▶ [Exercise aim]: Each line in the data must be reproduced as written, except for any picture.

▶ [Given records]:
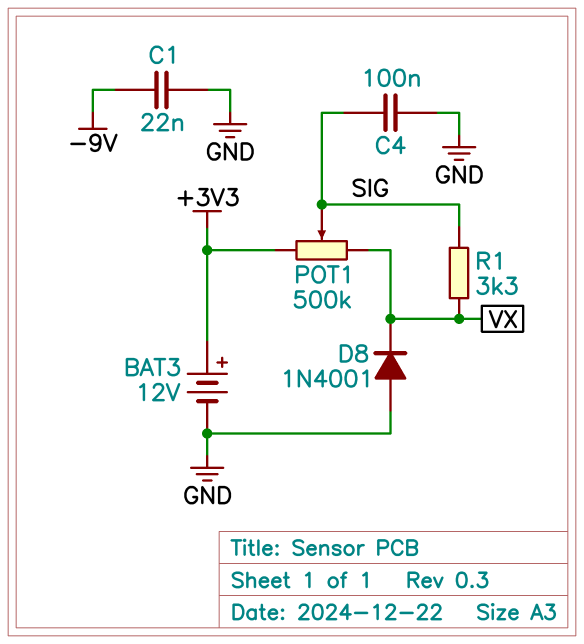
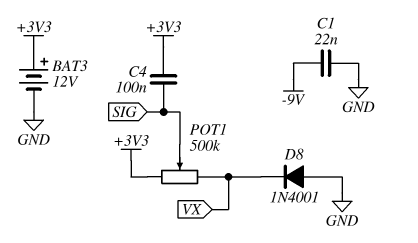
C4: 100nF (GND, SIG) -> 100nF (+3V3, SIG)
R1: 3.3k (SIG, VX) -> none

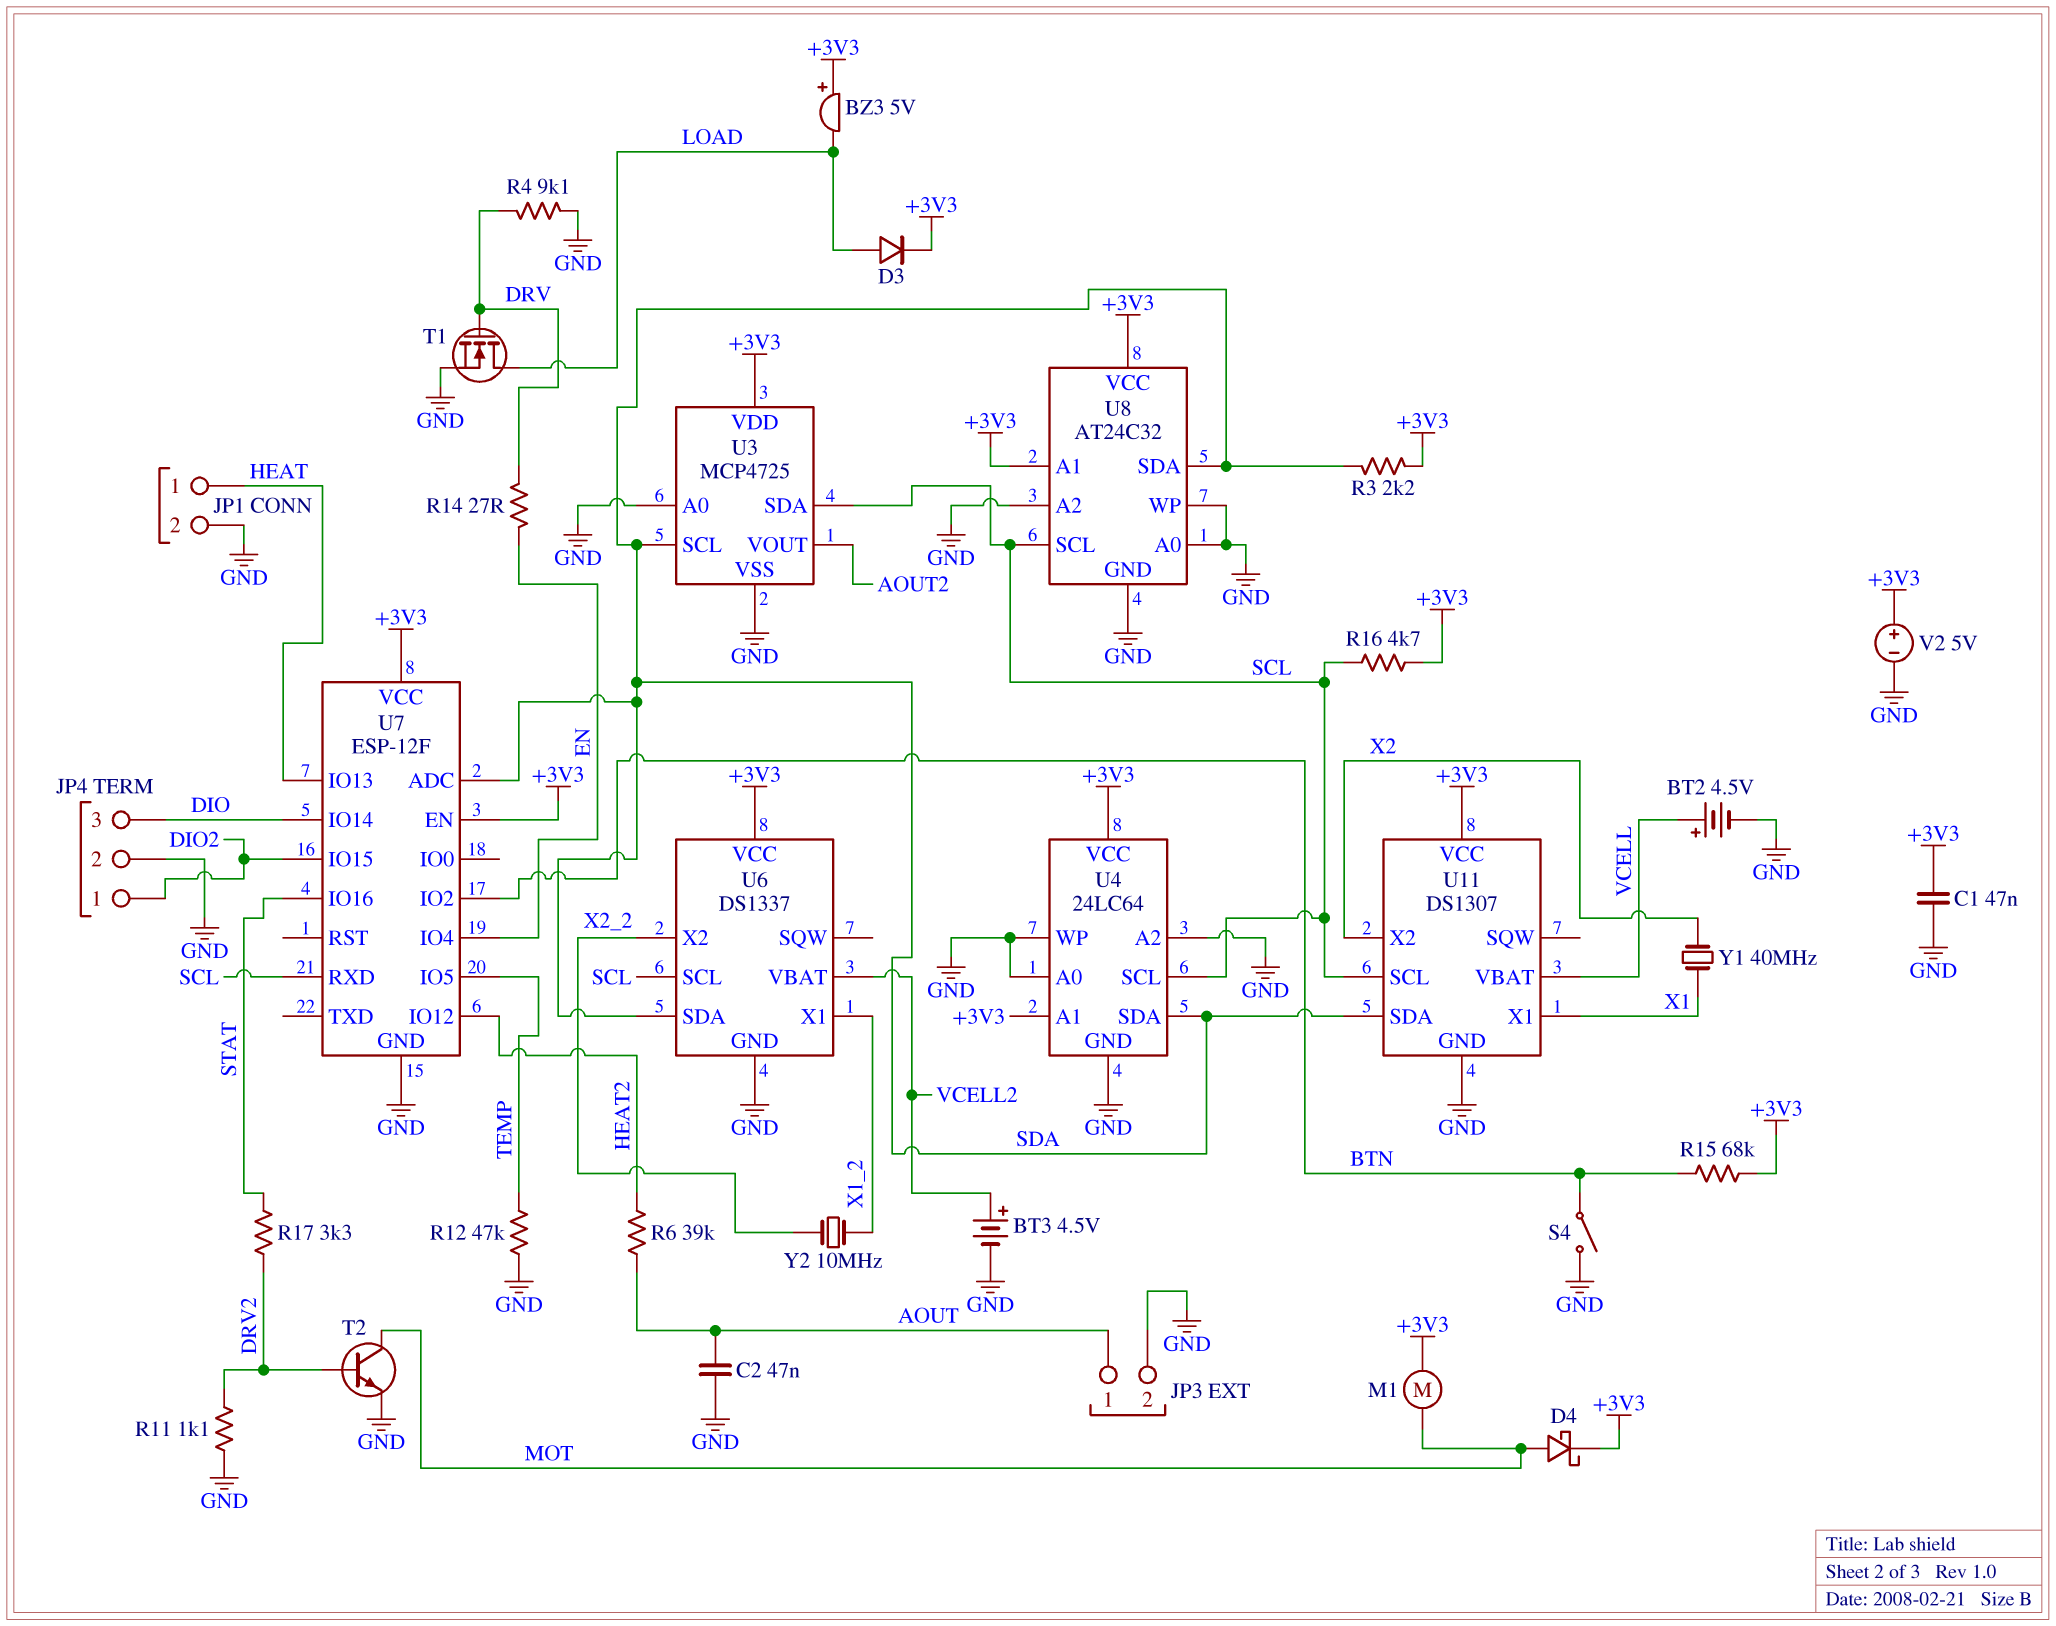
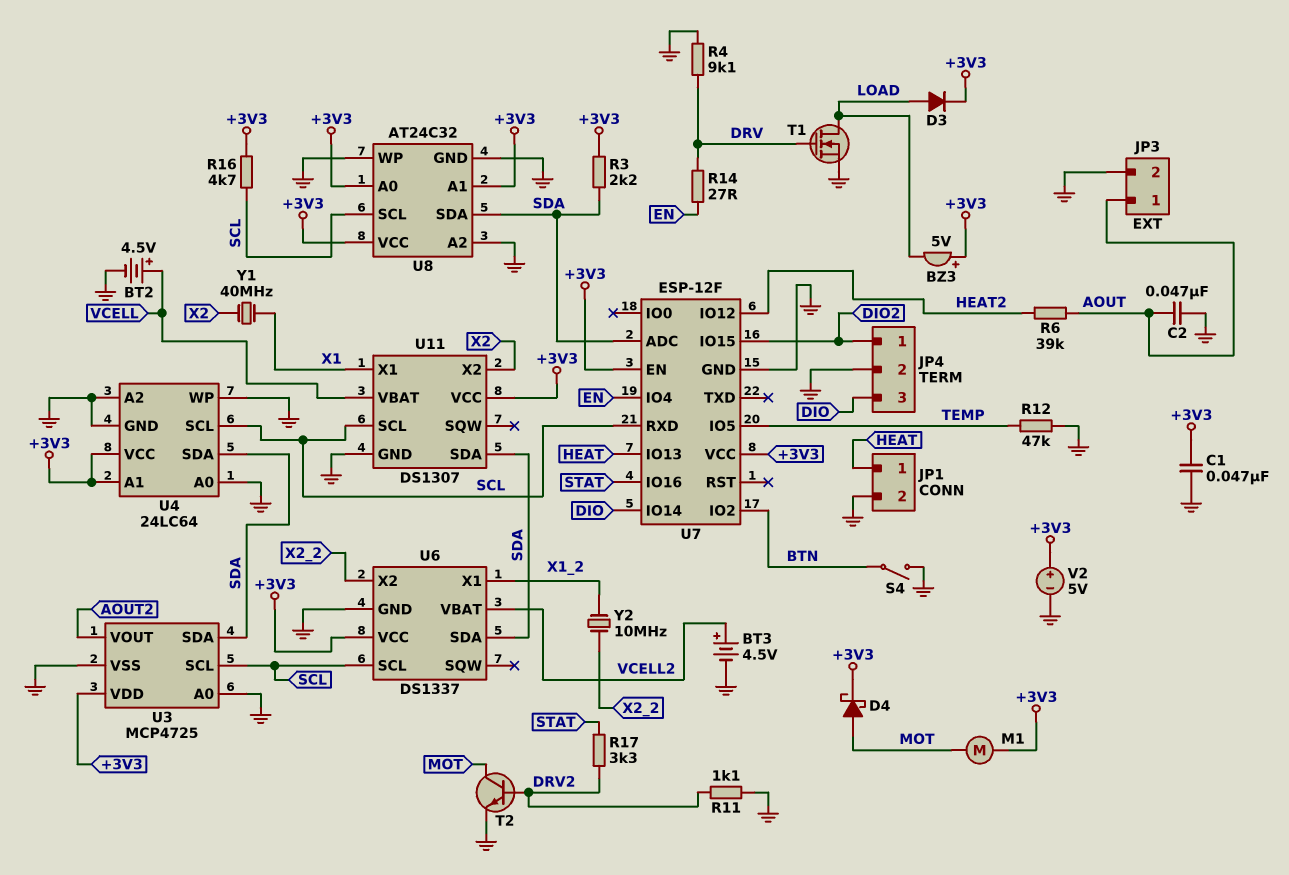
R15: 68k (+3V3, BTN) -> none
U3 pin SCL: SDA -> SCL
U3 pin SDA: SCL -> SDA
U8 pin A0: GND -> +3V3

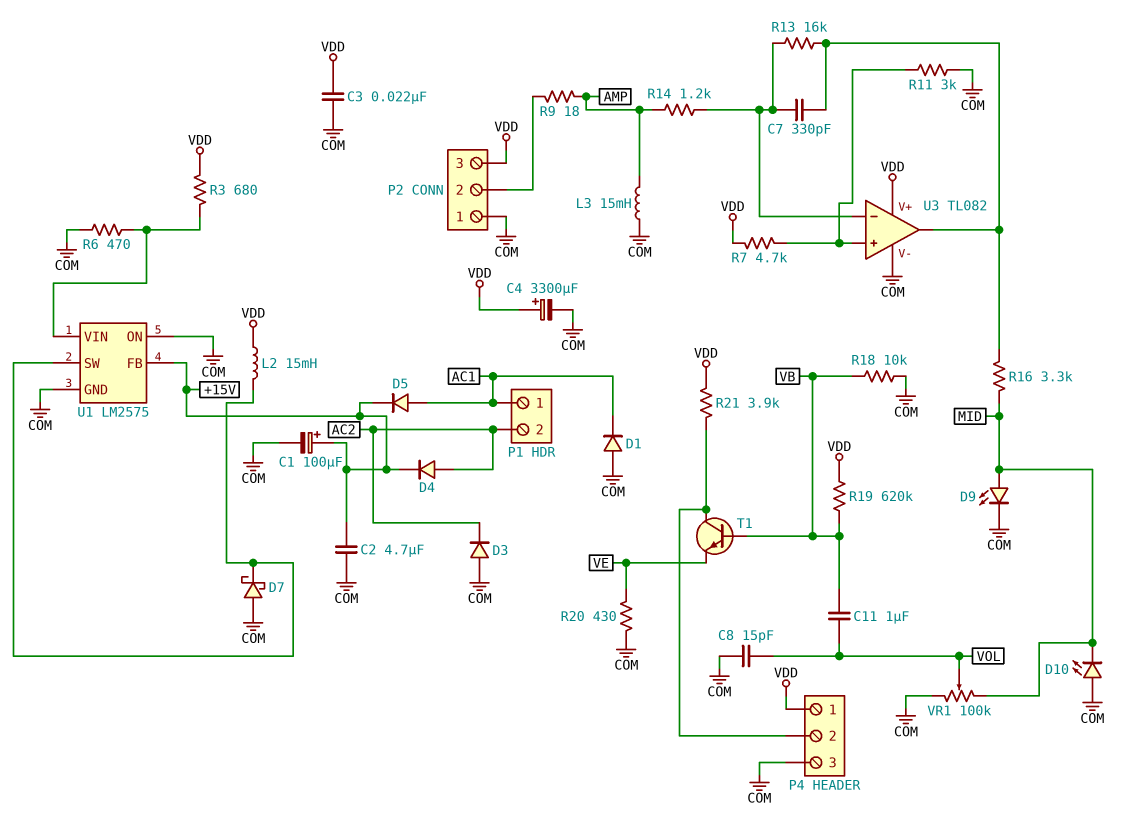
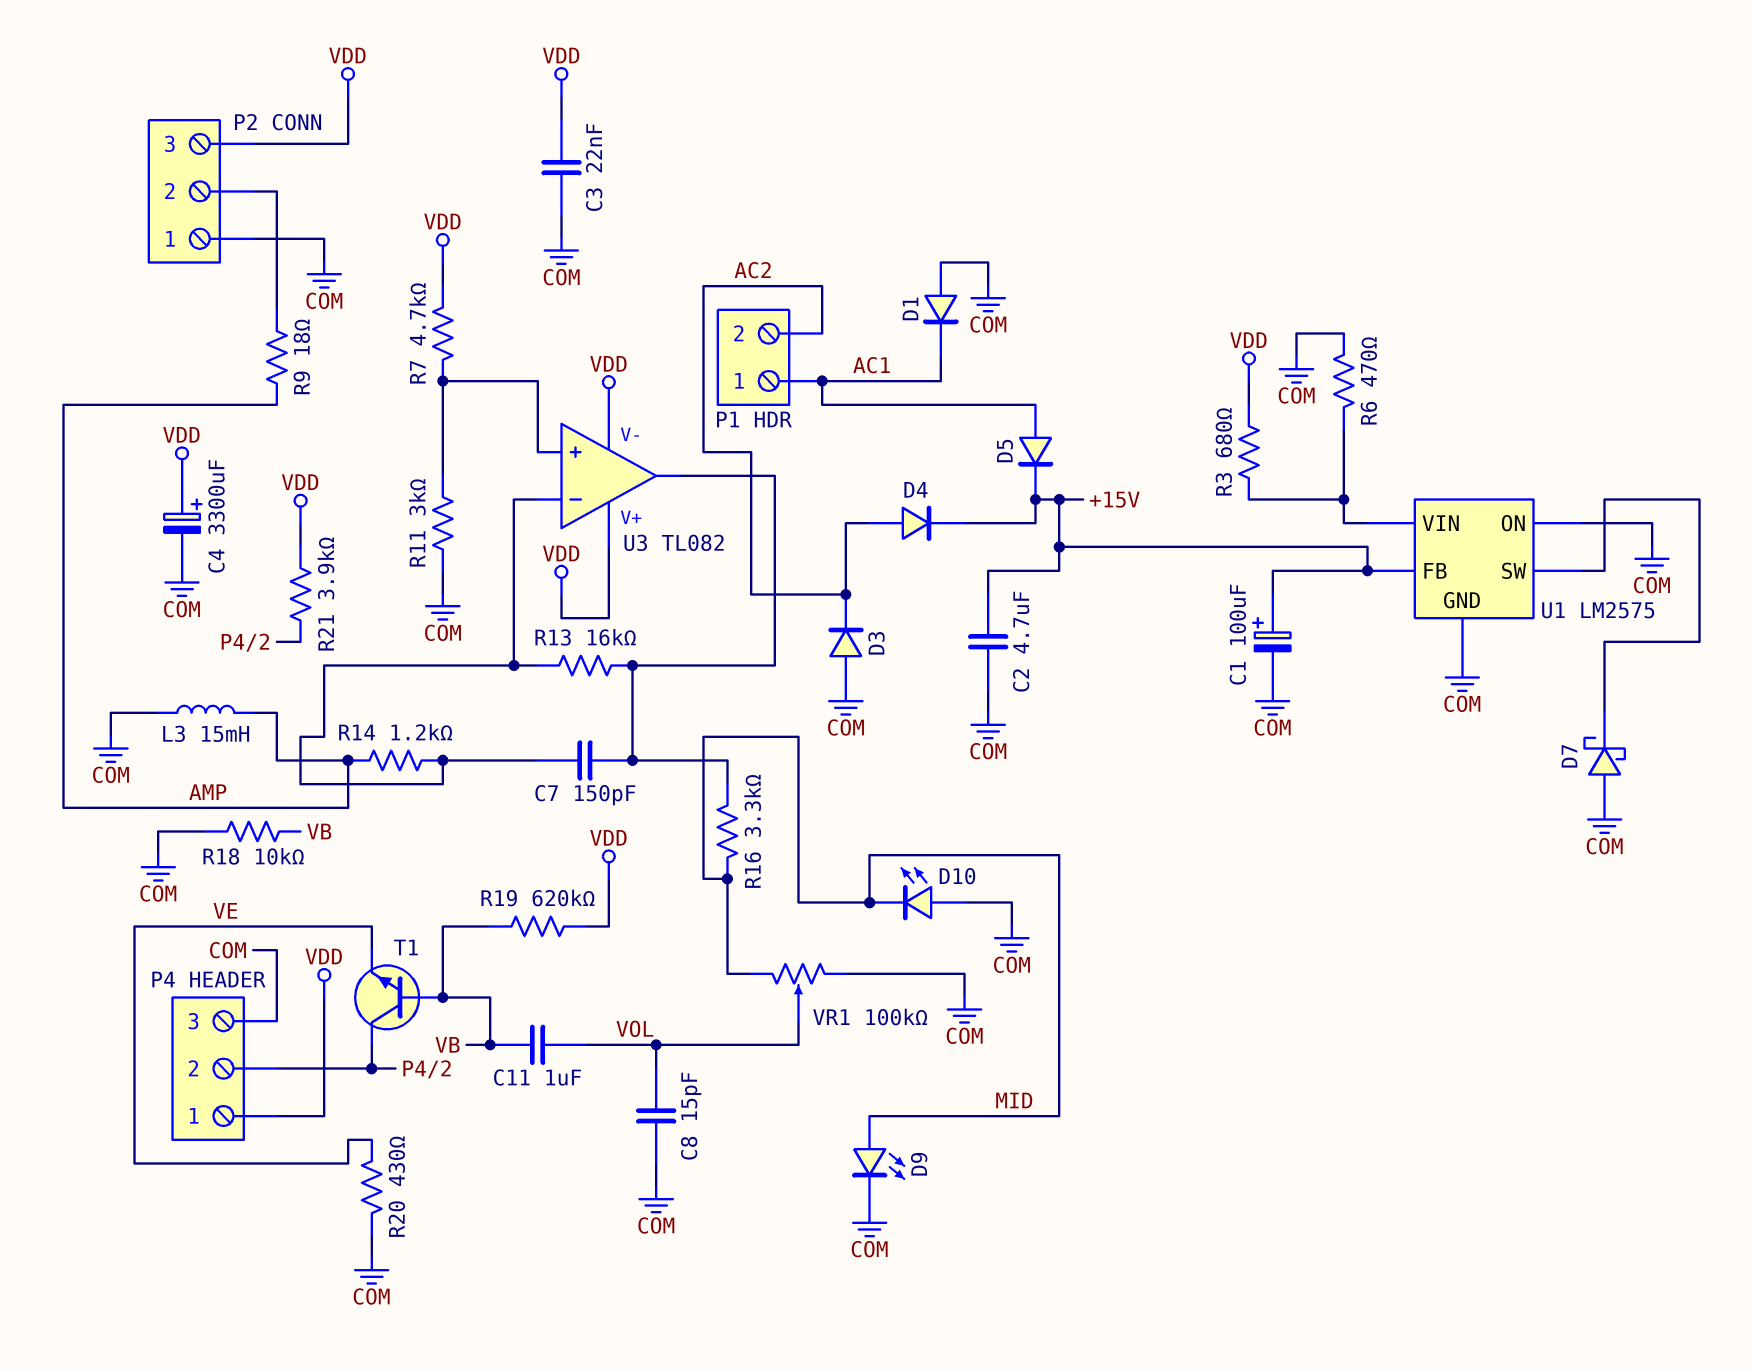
C7: 330pF (U3/in-, U3/out) -> 150pF (U3/in-, U3/out)
L2: 15mH (U1/SW, VDD) -> none
U3 pin V-: COM -> VDD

▶ [Answer below]:
C4: 100nF (GND, SIG) -> 100nF (+3V3, SIG)
R1: 3.3k (SIG, VX) -> none

R15: 68k (+3V3, BTN) -> none
U3 pin SCL: SDA -> SCL
U3 pin SDA: SCL -> SDA
U8 pin A0: GND -> +3V3

C7: 330pF (U3/in-, U3/out) -> 150pF (U3/in-, U3/out)
L2: 15mH (U1/SW, VDD) -> none
U3 pin V-: COM -> VDD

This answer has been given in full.